┌─ Material for this task

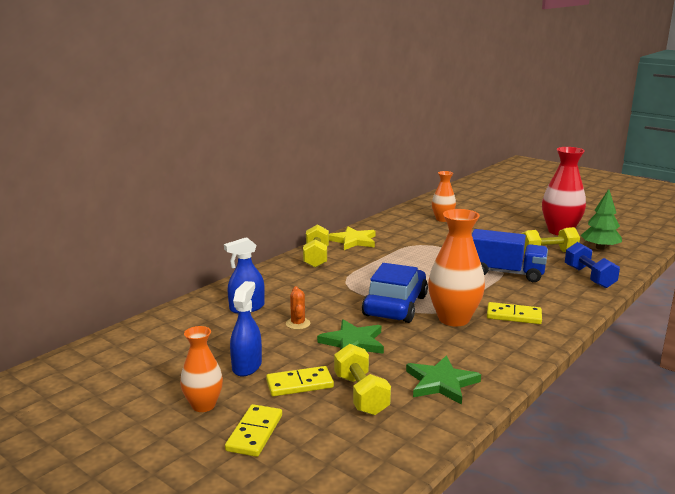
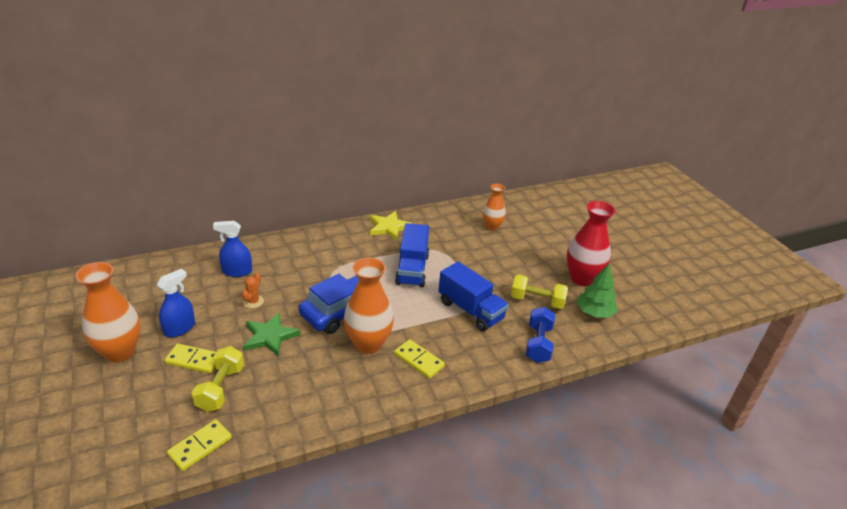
camera: 25 degrees right, 15 degrees up
(203, 405) = (120, 352): orange vase -> orange vase, size x1.66
(255, 433) = (123, 390): yellow domino -> yellow domino (200, 446)
(316, 257) = (340, 236): yellow dumbbell -> none
(416, 261) = (412, 269): none -> blue truck
(441, 383) = (285, 403): green star -> none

└─

### Task
Starting from the line that contains "(316, 257) = (340, 236): yellow", give again every line to the last line of the data, exactly. Include nothing else.

### Final answer
(316, 257) = (340, 236): yellow dumbbell -> none
(416, 261) = (412, 269): none -> blue truck
(441, 383) = (285, 403): green star -> none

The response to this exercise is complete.